What you need to do.
Using the listing below, show all lines that hold the word "cone".

Data for processing.
◆ ◆ ◆

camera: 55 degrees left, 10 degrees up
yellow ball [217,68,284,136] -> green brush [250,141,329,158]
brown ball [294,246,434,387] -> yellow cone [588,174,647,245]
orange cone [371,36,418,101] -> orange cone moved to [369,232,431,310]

◆ ◆ ◆

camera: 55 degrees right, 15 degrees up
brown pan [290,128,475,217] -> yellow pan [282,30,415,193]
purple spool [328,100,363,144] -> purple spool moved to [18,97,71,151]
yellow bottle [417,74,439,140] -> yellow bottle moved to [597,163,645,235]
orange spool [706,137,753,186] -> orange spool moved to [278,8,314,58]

◆ ◆ ◆

Response for this exercise.
brown ball [294,246,434,387] -> yellow cone [588,174,647,245]
orange cone [371,36,418,101] -> orange cone moved to [369,232,431,310]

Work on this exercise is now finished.